● **What the exercise asks**:
The expected answer is the set of lines in the data below between the line holding "red 1x3 plate [464,253,522,315]" and the line holding "pink 1x3 brick [218,399,275,474] -> none", inclusive, written out exactly.

● **Record set**:
>>>
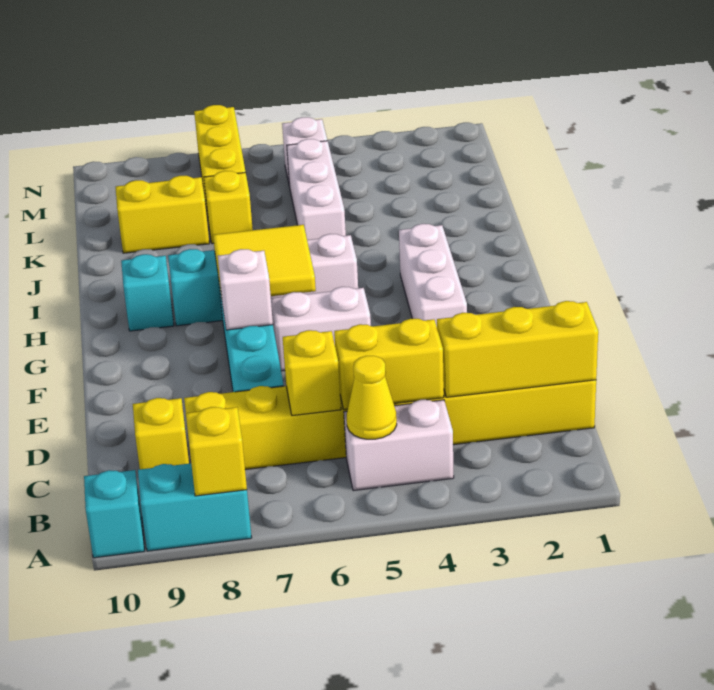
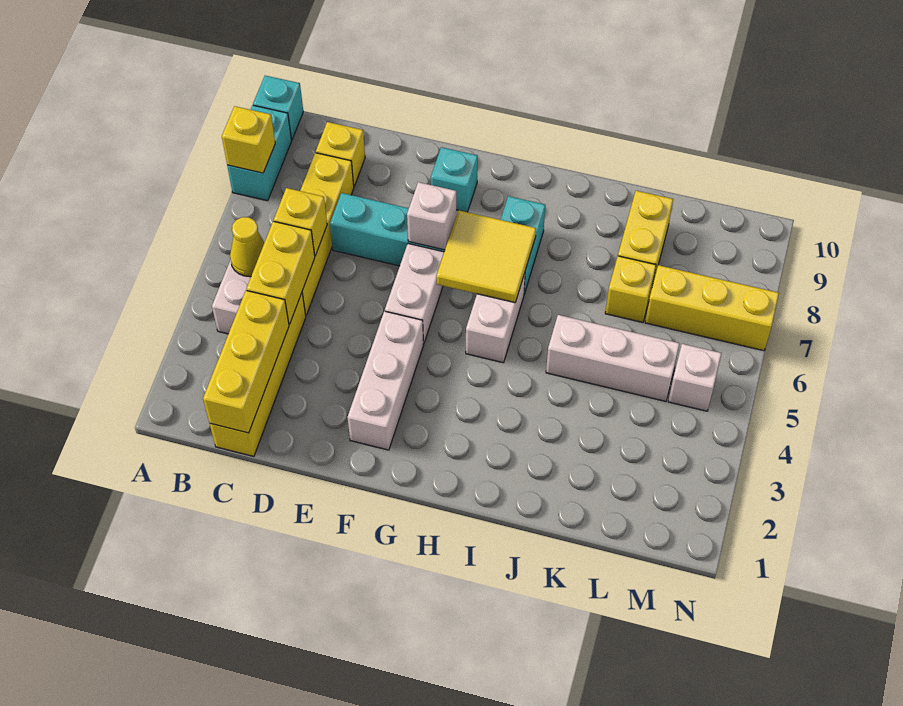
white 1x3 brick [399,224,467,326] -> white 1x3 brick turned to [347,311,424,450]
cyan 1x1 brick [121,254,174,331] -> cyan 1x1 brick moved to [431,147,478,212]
<<<
>>>
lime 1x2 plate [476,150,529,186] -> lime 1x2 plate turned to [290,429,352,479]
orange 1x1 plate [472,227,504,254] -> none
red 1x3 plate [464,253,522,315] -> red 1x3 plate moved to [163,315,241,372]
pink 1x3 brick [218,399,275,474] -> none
<<<
>>>
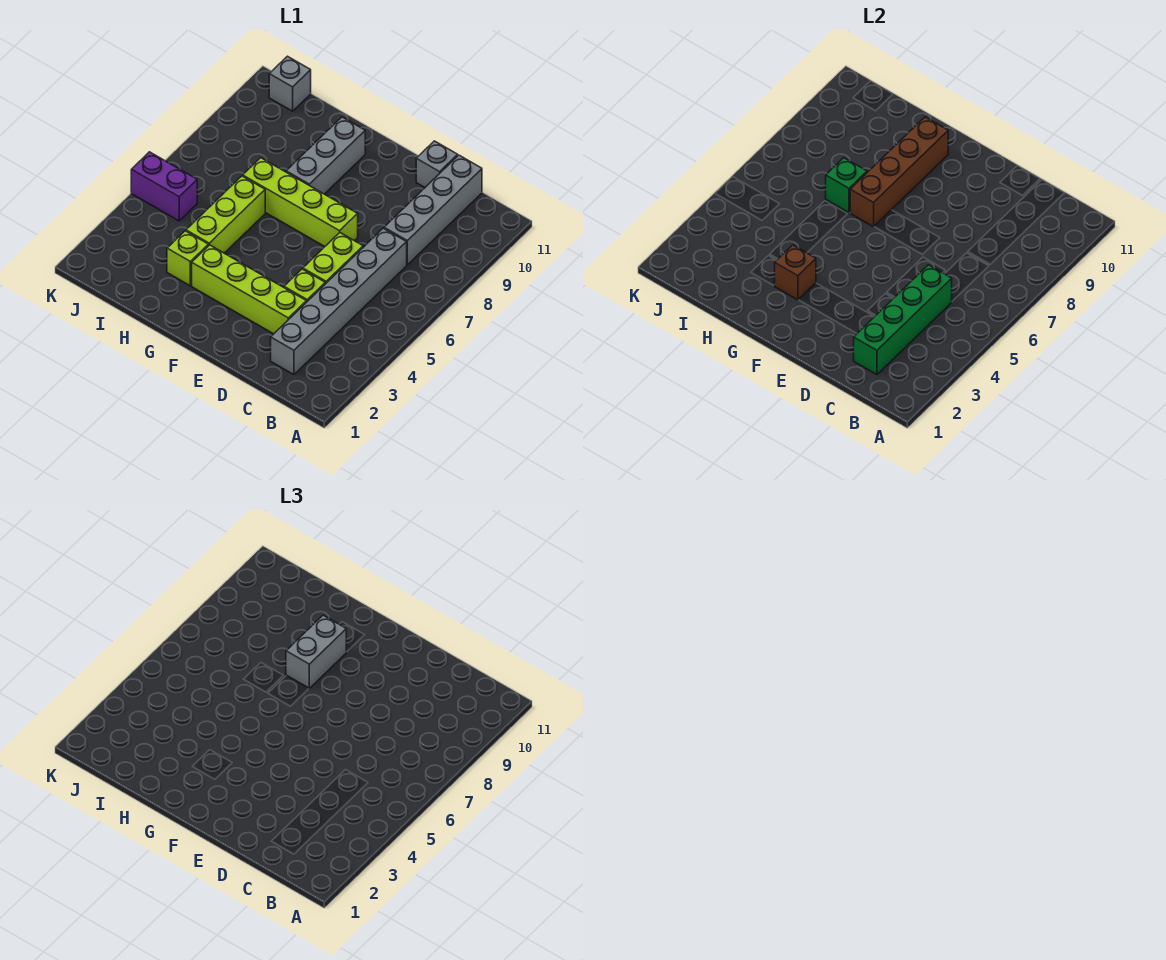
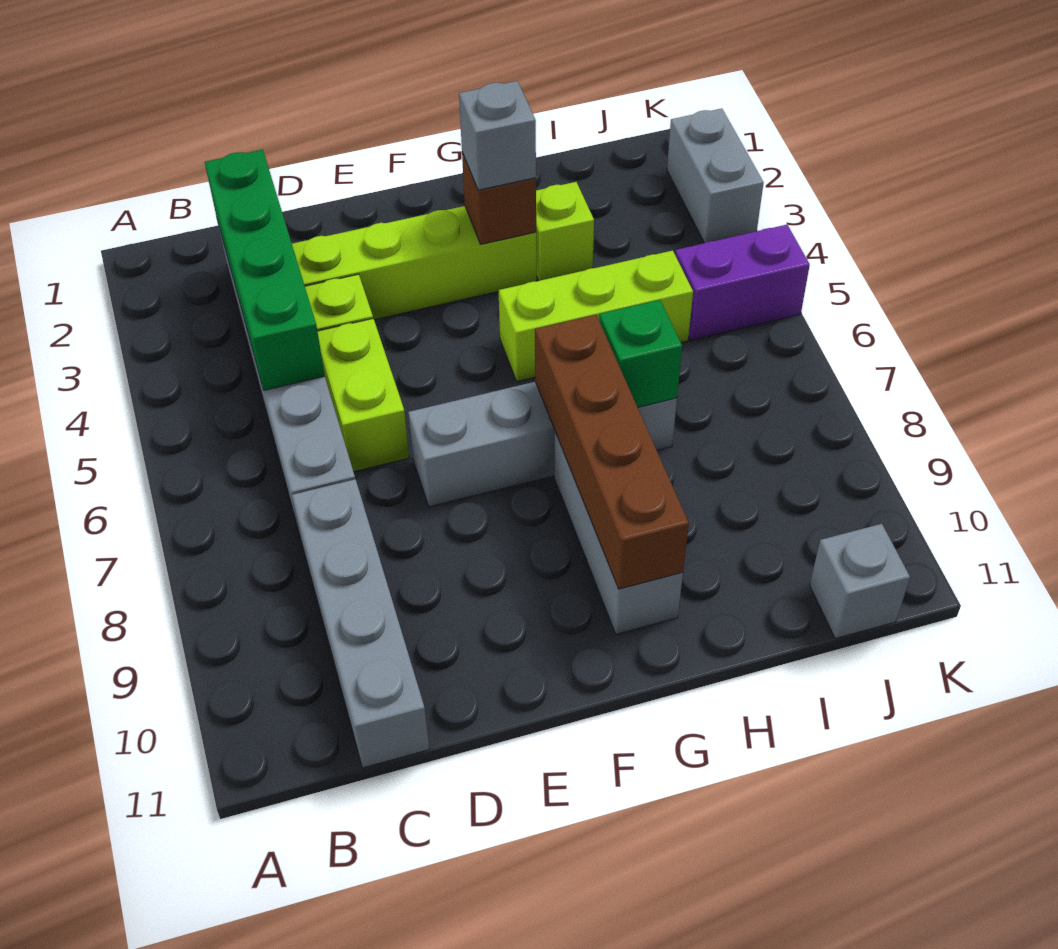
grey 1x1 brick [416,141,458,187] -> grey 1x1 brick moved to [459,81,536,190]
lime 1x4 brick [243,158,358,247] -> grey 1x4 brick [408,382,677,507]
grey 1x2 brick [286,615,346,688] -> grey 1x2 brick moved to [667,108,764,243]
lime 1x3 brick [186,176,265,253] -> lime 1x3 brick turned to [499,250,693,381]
<<<
● **Task answer**:
red 1x3 plate [464,253,522,315] -> red 1x3 plate moved to [163,315,241,372]
pink 1x3 brick [218,399,275,474] -> none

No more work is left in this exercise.